## Records for the exercise
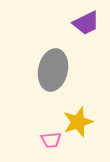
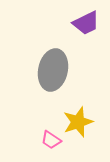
pink trapezoid: rotated 40 degrees clockwise
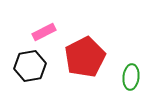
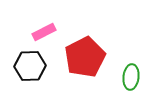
black hexagon: rotated 8 degrees clockwise
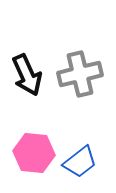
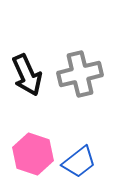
pink hexagon: moved 1 px left, 1 px down; rotated 12 degrees clockwise
blue trapezoid: moved 1 px left
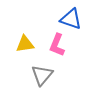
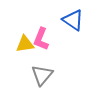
blue triangle: moved 2 px right, 1 px down; rotated 15 degrees clockwise
pink L-shape: moved 16 px left, 6 px up
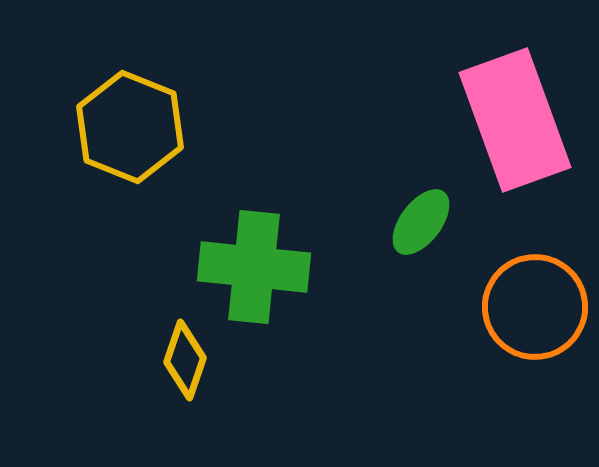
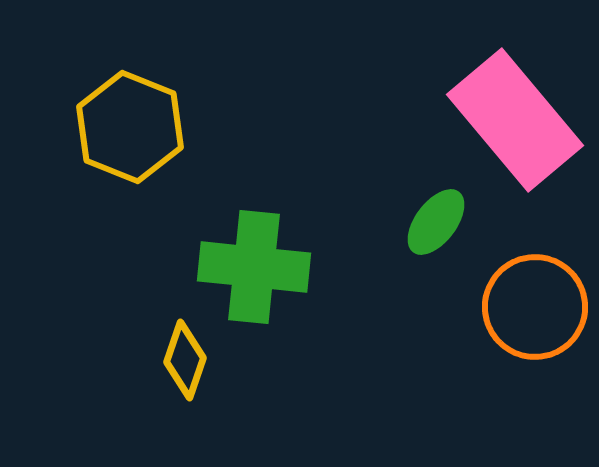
pink rectangle: rotated 20 degrees counterclockwise
green ellipse: moved 15 px right
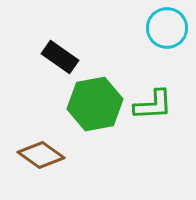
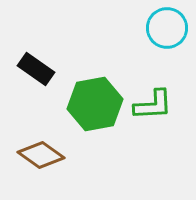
black rectangle: moved 24 px left, 12 px down
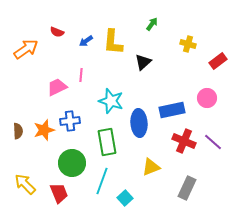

## Task requirements
What is needed is a verbatim copy of the entries, leaving out any pictures.

## Worked solution
pink trapezoid: rotated 40 degrees clockwise
black hexagon: rotated 8 degrees clockwise
pink hexagon: moved 1 px left, 1 px down; rotated 12 degrees clockwise
blue trapezoid: moved 1 px left
blue triangle: moved 2 px right, 1 px down; rotated 15 degrees clockwise
pink L-shape: moved 16 px left, 6 px up
pink rectangle: rotated 20 degrees counterclockwise
green ellipse: moved 15 px right
black rectangle: moved 24 px left, 12 px down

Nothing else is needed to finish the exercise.